▶ [Brief] Starting from the line containing "J1 pin 1: N6 -> N1", give again every line through the end of the entries, word for word. Pictures stay out of the copy.

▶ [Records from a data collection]
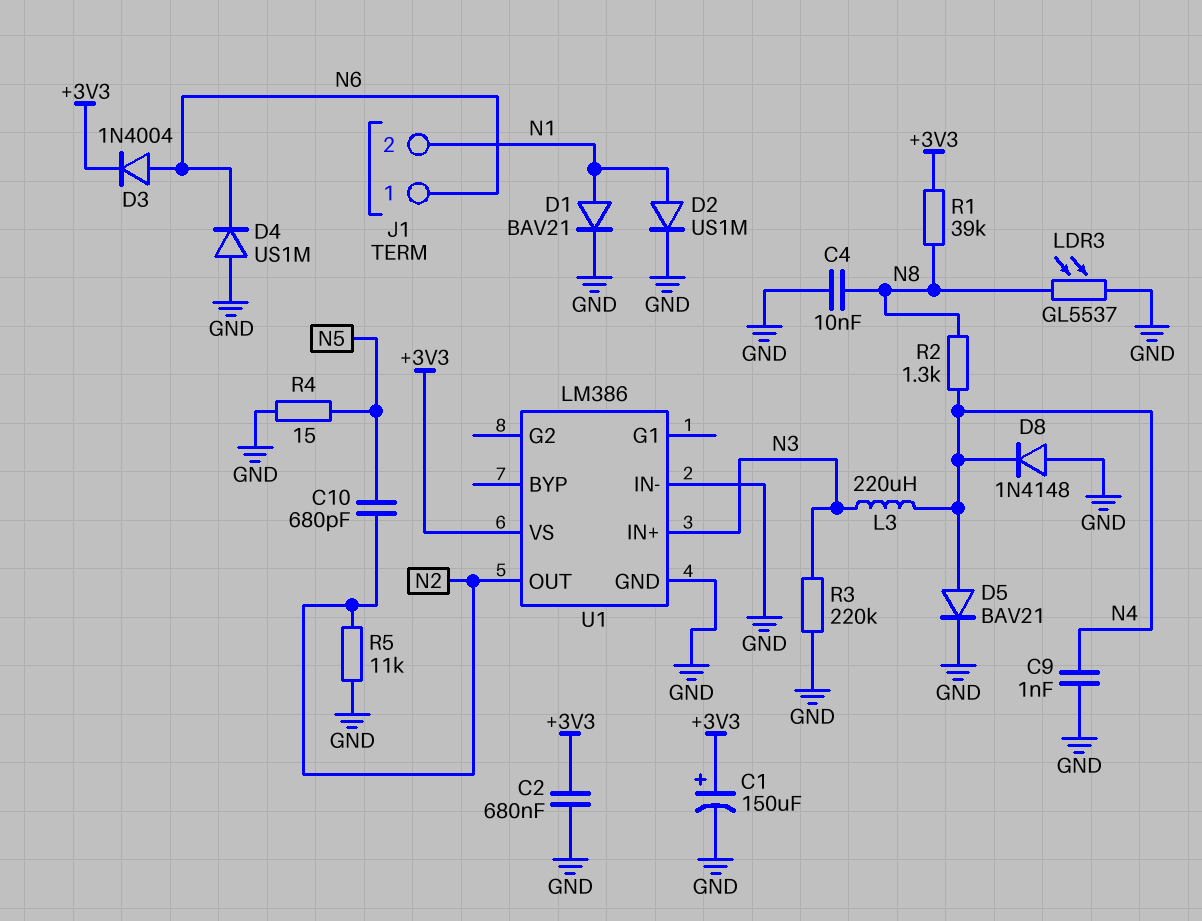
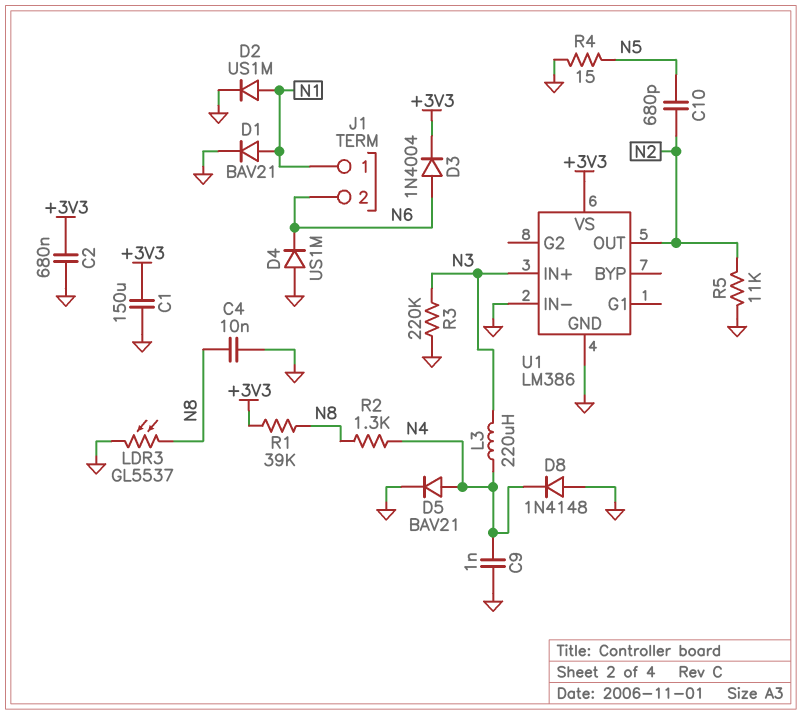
C1: 150uF (plus +3V3, minus GND) -> 150uF (+3V3, GND)
J1 pin 1: N6 -> N1
J1 pin 2: N1 -> N6

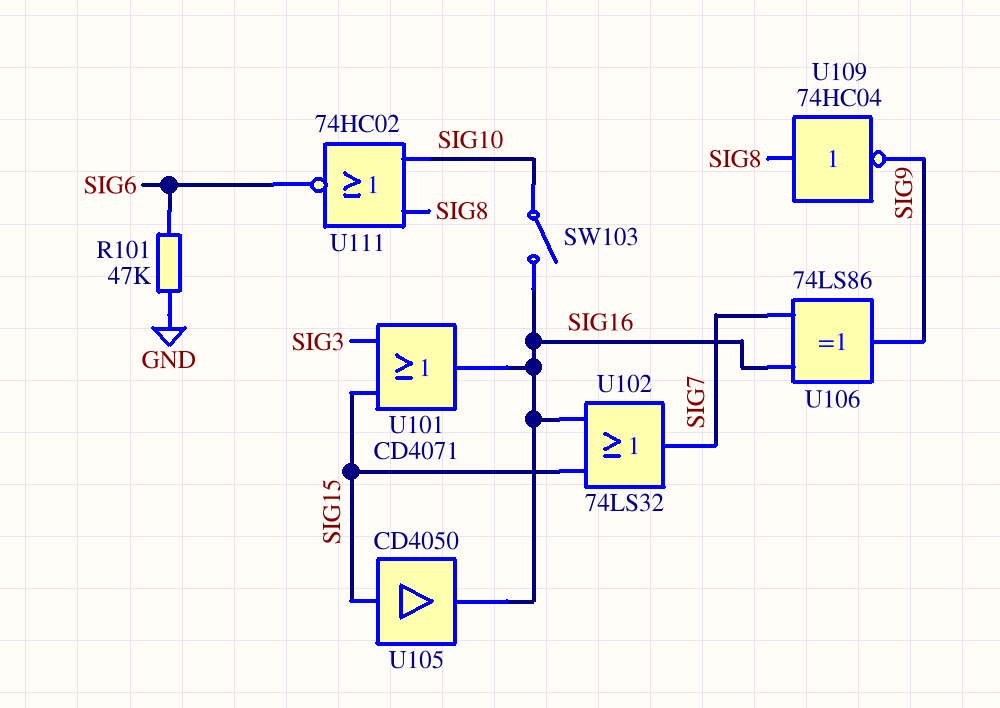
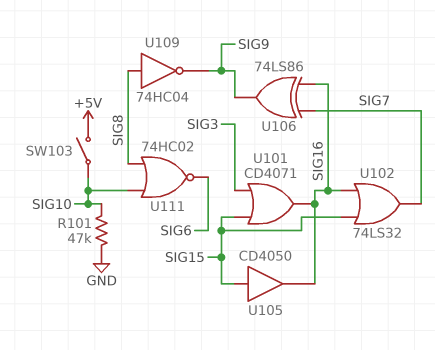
R101: 47k (GND, SIG6) -> 47k (GND, SIG10)
SW103: switch (SIG10, SIG16) -> switch (+5V, SIG10)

▶ [Your solution]
J1 pin 1: N6 -> N1
J1 pin 2: N1 -> N6

R101: 47k (GND, SIG6) -> 47k (GND, SIG10)
SW103: switch (SIG10, SIG16) -> switch (+5V, SIG10)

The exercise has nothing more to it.